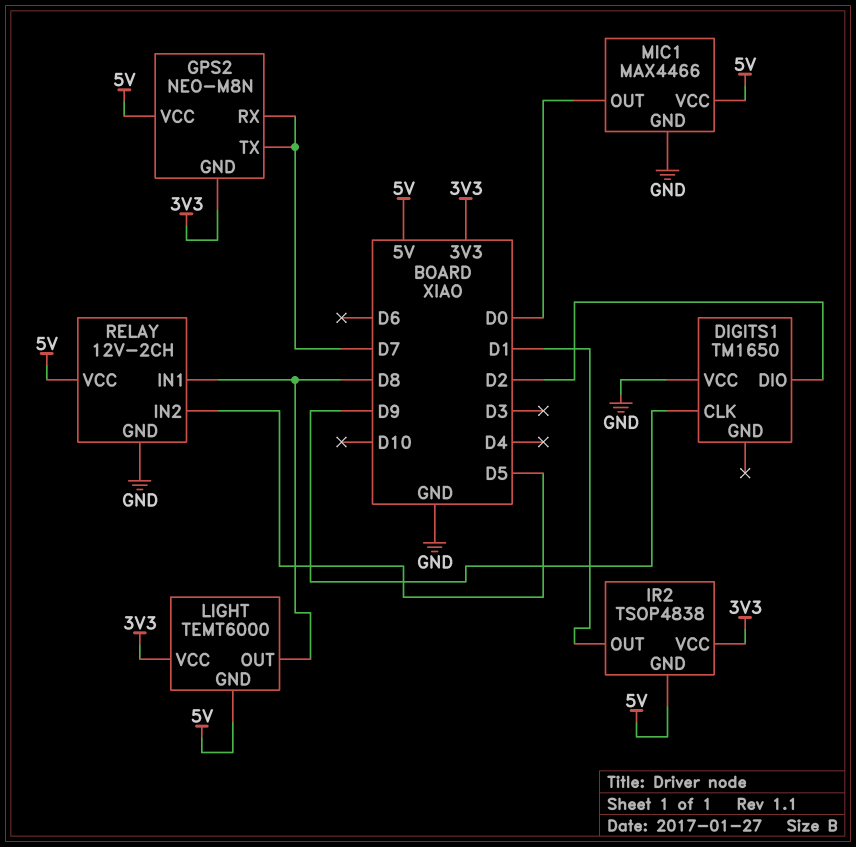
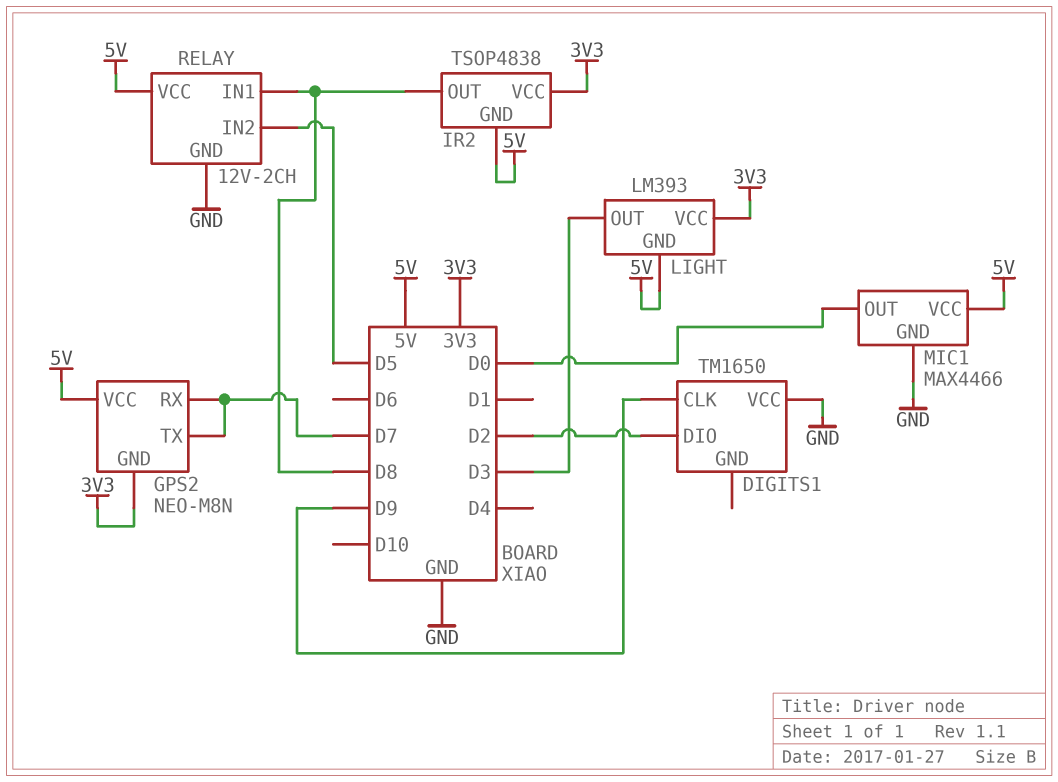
IR2 pin OUT: D1 -> D8
LIGHT: TEMT6000 -> LM393
LIGHT pin OUT: D8 -> D3

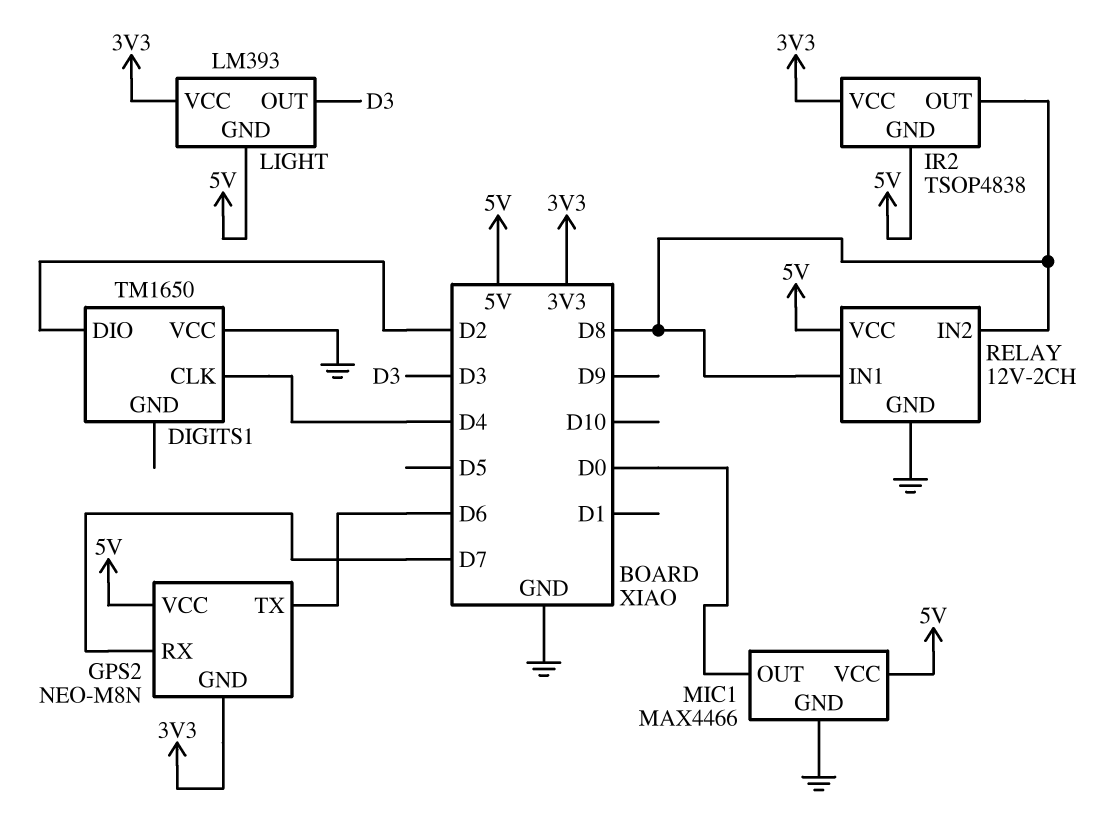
DIGITS1 pin CLK: D9 -> D4
GPS2 pin TX: D7 -> D6
RELAY pin IN2: D5 -> D8

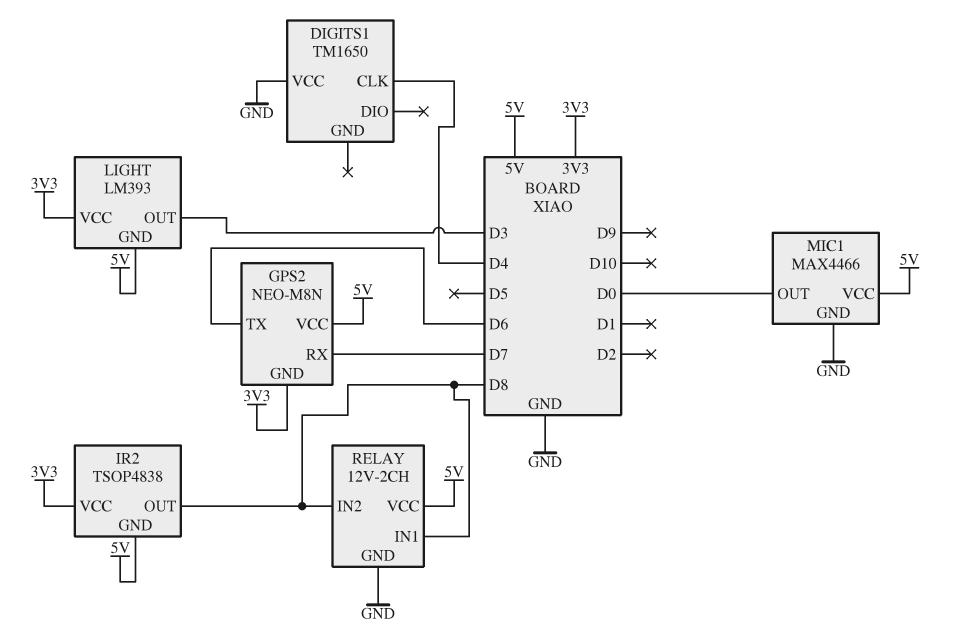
DIGITS1 pin DIO: D2 -> none

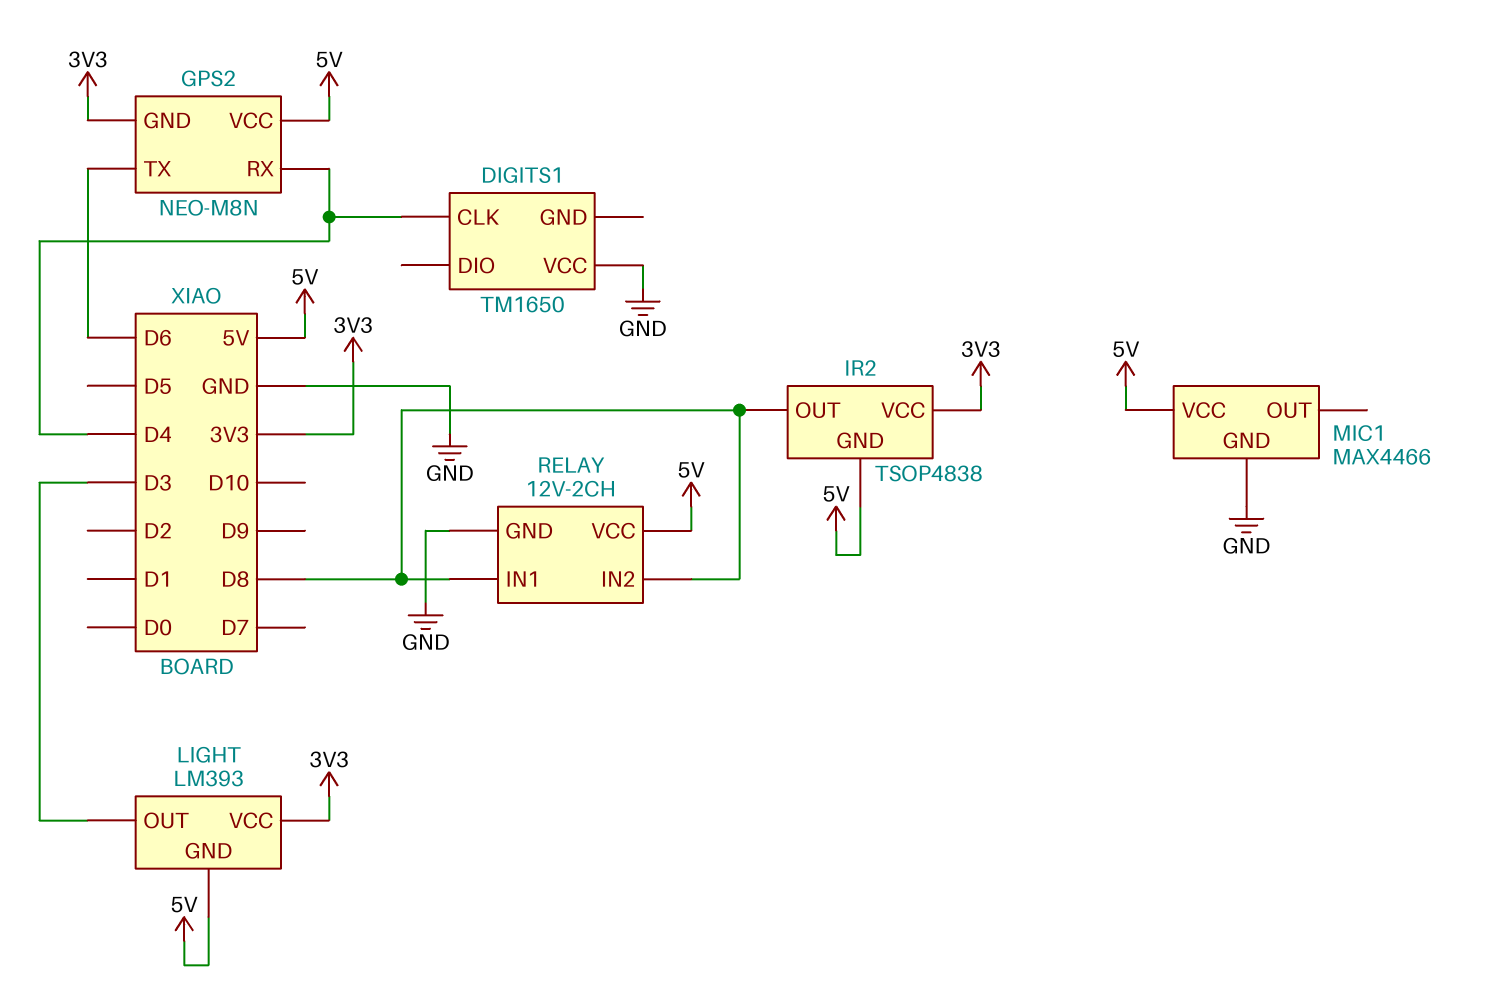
GPS2 pin RX: D7 -> D4
MIC1 pin OUT: D0 -> none

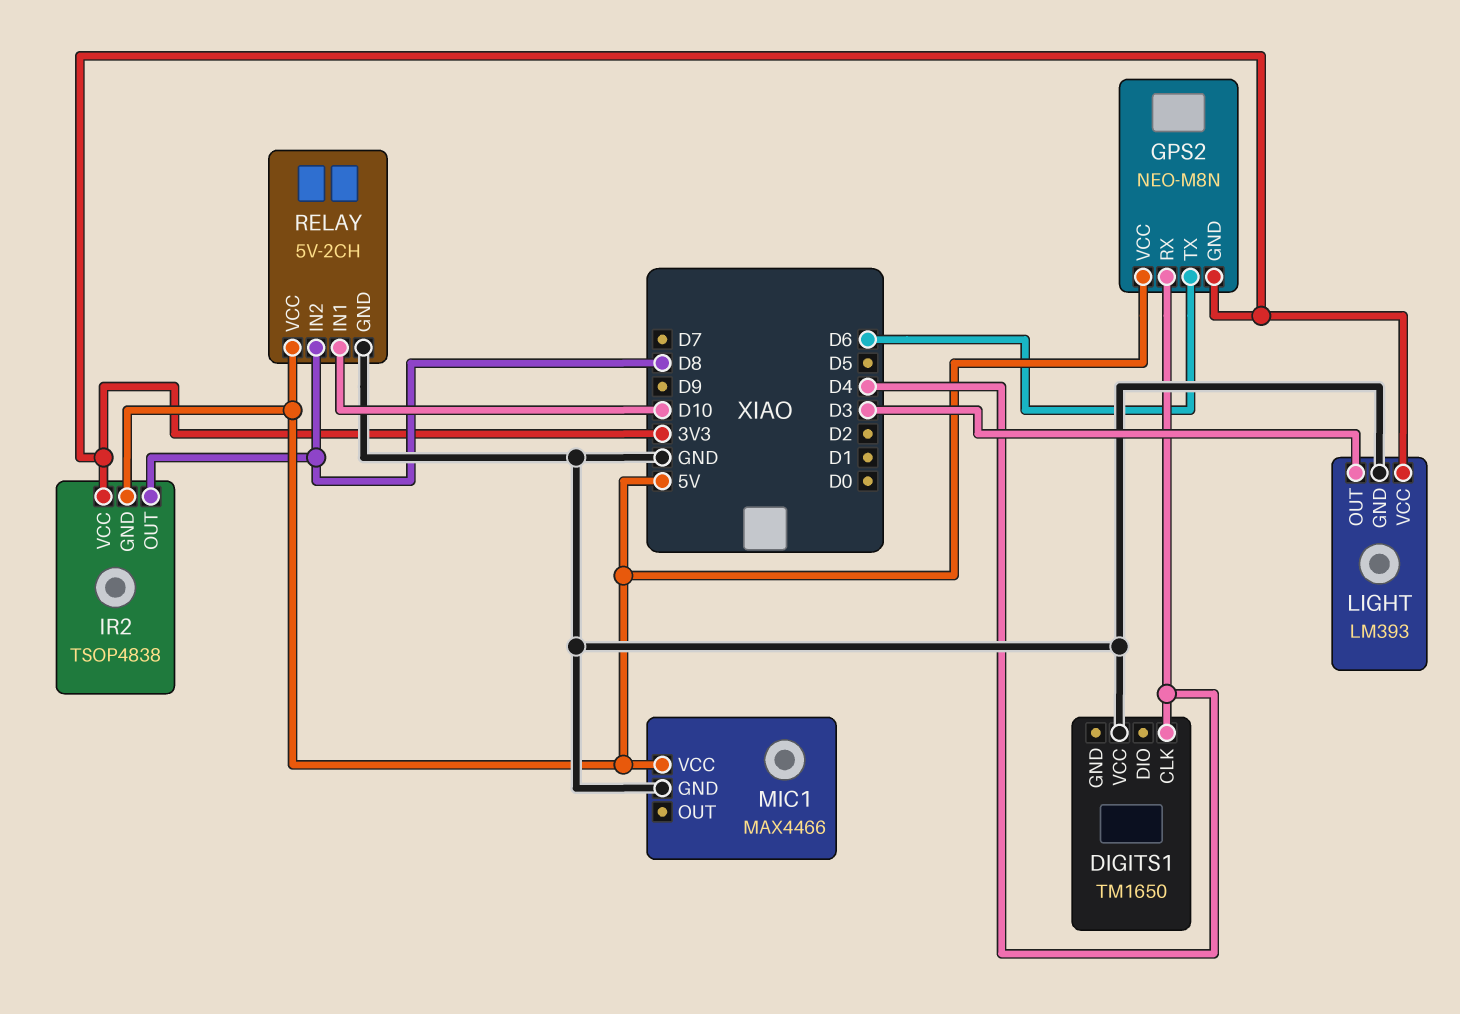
LIGHT pin GND: 5V -> GND
RELAY: 12V-2CH -> 5V-2CH
RELAY pin IN1: D8 -> D10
────────
#### PROBLEM TO SOLVE
Go line by line through the data and copy any that contain "LIGHT".

#### SOLUTION
LIGHT: TEMT6000 -> LM393
LIGHT pin OUT: D8 -> D3
LIGHT pin GND: 5V -> GND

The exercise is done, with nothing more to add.